Whenever a picture appears in the data, skip it and write out all other material exactly.

+-------+

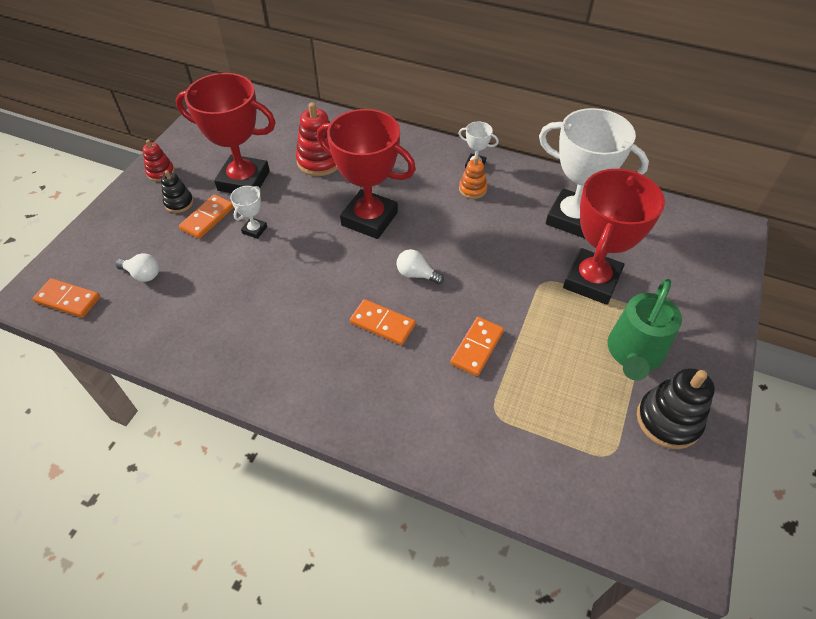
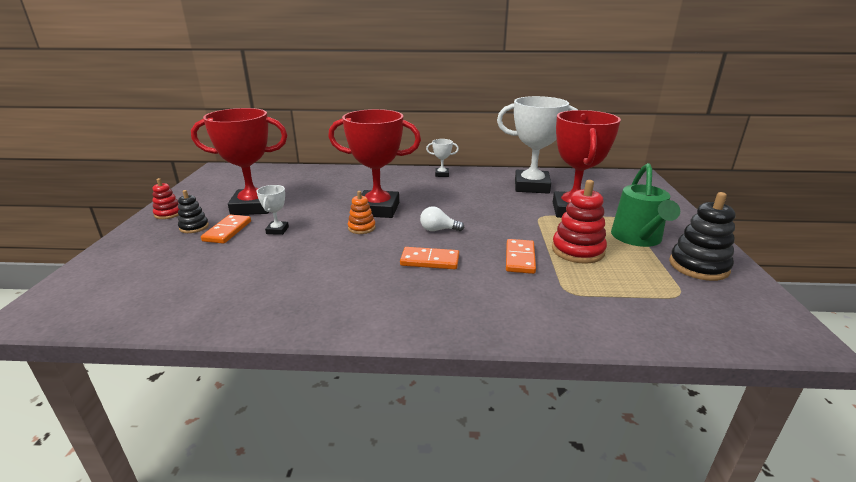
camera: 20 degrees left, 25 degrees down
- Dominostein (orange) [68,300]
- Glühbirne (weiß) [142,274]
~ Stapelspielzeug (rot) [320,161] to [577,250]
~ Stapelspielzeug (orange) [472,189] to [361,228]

+-------+

WRITTEN RESPONSE:
camera: 20 degrees left, 25 degrees down
- Dominostein (orange) [68,300]
- Glühbirne (weiß) [142,274]
~ Stapelspielzeug (rot) [320,161] to [577,250]
~ Stapelspielzeug (orange) [472,189] to [361,228]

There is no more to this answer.